[[ Study material open ]]
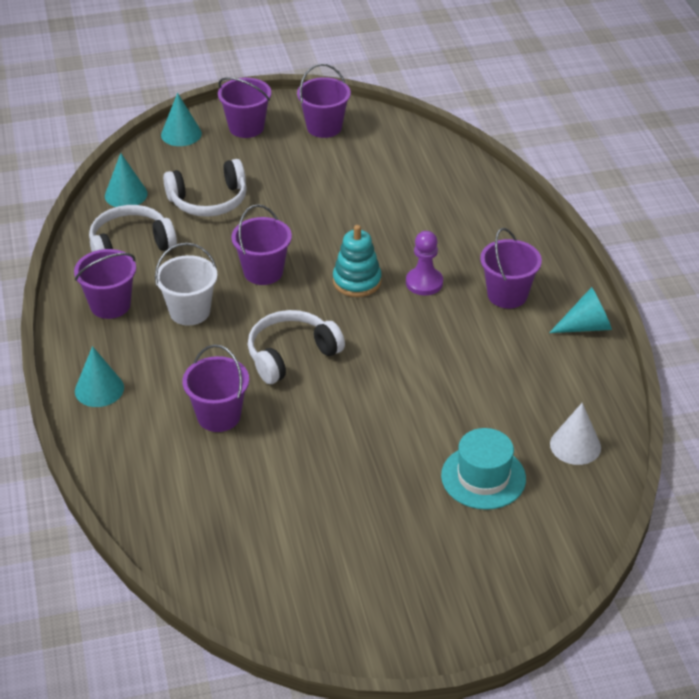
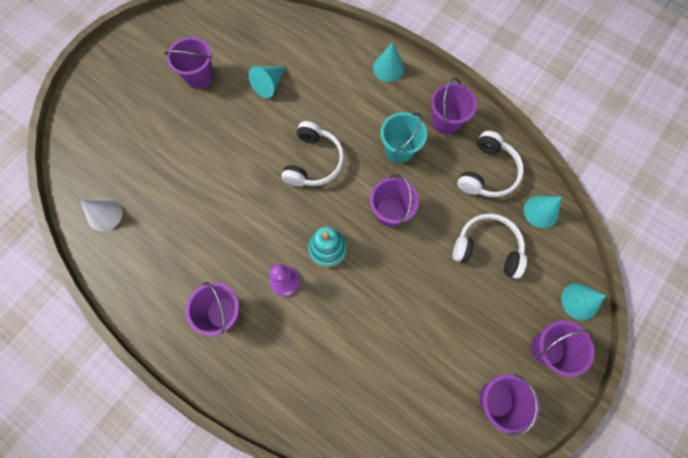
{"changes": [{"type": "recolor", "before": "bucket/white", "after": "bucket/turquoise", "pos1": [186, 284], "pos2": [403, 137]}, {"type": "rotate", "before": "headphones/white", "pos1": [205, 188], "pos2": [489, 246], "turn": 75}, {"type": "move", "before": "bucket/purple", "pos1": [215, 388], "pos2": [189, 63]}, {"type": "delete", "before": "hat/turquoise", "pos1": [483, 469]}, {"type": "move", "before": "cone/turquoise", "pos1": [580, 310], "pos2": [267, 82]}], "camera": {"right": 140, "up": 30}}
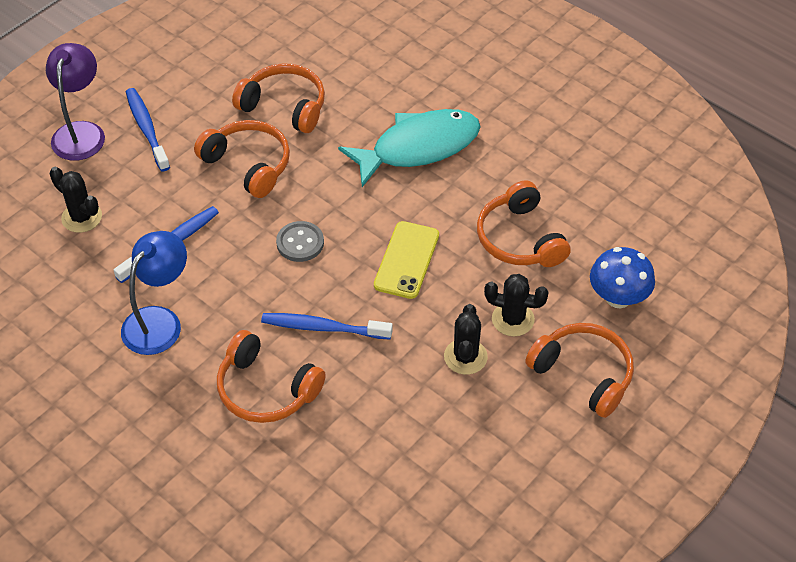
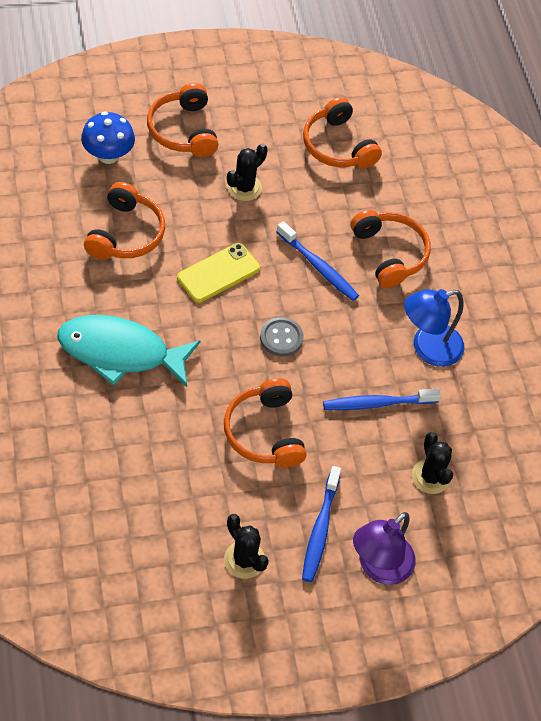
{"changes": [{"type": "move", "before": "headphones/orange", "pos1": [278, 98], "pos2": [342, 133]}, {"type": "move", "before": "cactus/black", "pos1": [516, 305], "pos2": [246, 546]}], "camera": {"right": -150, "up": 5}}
[[ Study material closed ]]
[[ Study material open ]]
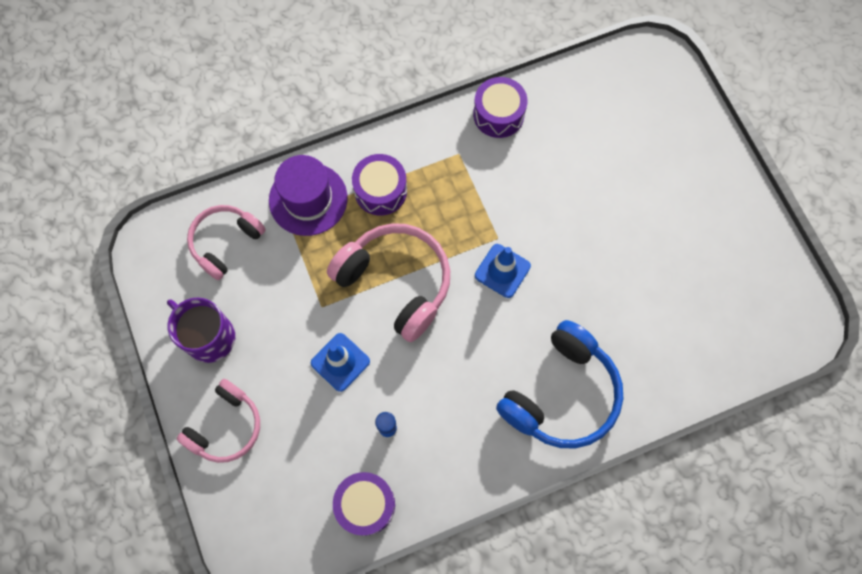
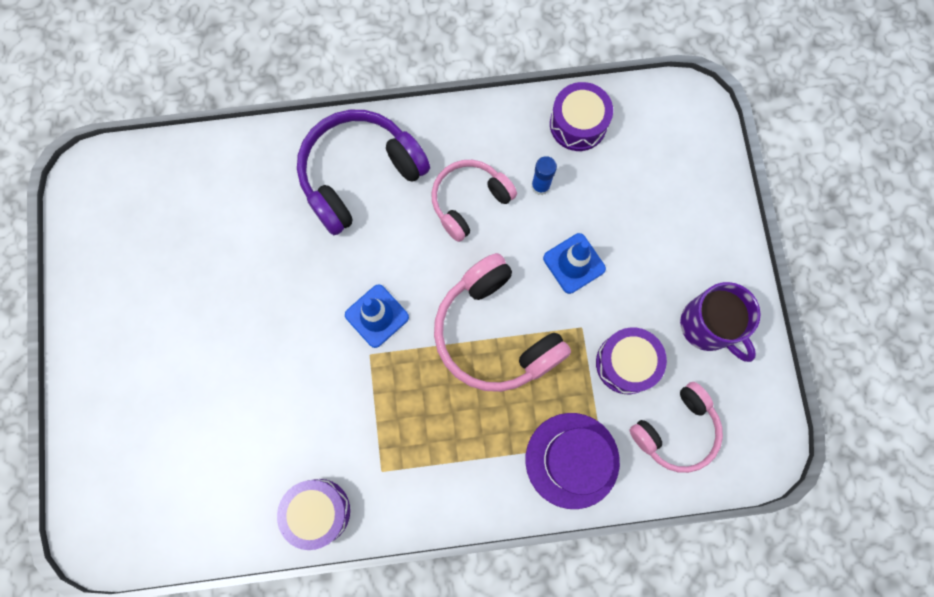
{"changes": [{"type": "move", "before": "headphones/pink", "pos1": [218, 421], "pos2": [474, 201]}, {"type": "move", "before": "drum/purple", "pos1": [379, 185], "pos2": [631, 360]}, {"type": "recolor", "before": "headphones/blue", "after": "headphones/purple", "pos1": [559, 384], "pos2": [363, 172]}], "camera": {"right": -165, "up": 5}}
[[ Study material closed ]]
[[ Study material open ]]
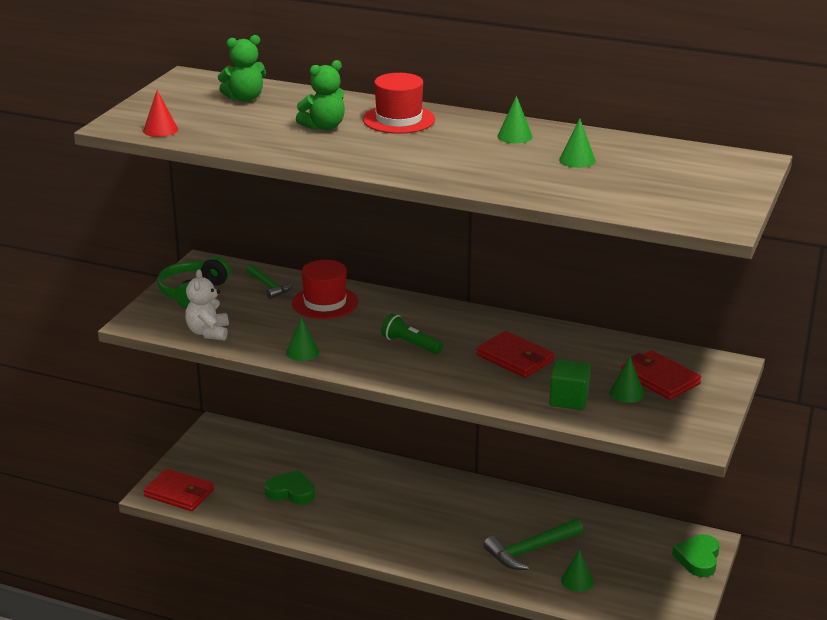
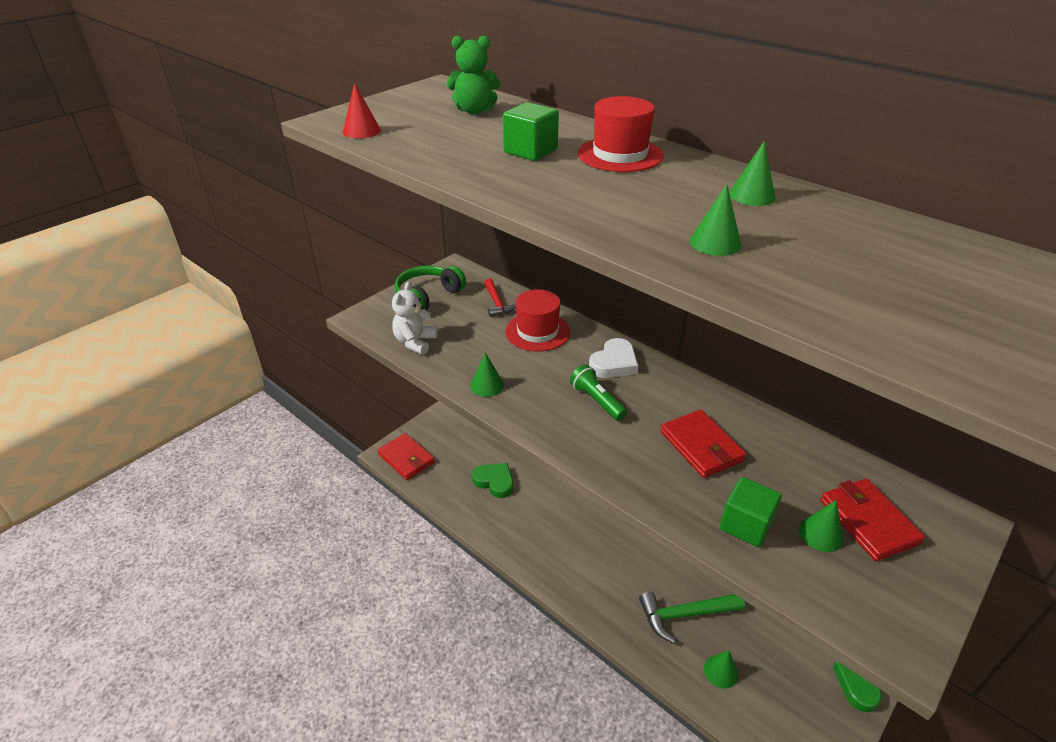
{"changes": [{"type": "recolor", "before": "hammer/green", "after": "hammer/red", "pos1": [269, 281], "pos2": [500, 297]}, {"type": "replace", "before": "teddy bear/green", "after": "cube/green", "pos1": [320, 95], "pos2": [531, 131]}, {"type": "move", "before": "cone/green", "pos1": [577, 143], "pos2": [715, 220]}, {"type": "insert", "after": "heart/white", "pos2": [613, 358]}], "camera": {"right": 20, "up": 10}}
[[ Study material closed ]]
Task: Using the listing above, gather each line that holds the string "cone" and copy it.

Task response:
{"changes": [{"type": "recolor", "before": "bucket/white", "after": "bucket/turquoise", "pos1": [186, 284], "pos2": [403, 137]}, {"type": "rotate", "before": "headphones/white", "pos1": [205, 188], "pos2": [489, 246], "turn": 75}, {"type": "move", "before": "bucket/purple", "pos1": [215, 388], "pos2": [189, 63]}, {"type": "delete", "before": "hat/turquoise", "pos1": [483, 469]}, {"type": "move", "before": "cone/turquoise", "pos1": [580, 310], "pos2": [267, 82]}], "camera": {"right": 140, "up": 30}}
{"changes": [{"type": "recolor", "before": "hammer/green", "after": "hammer/red", "pos1": [269, 281], "pos2": [500, 297]}, {"type": "replace", "before": "teddy bear/green", "after": "cube/green", "pos1": [320, 95], "pos2": [531, 131]}, {"type": "move", "before": "cone/green", "pos1": [577, 143], "pos2": [715, 220]}, {"type": "insert", "after": "heart/white", "pos2": [613, 358]}], "camera": {"right": 20, "up": 10}}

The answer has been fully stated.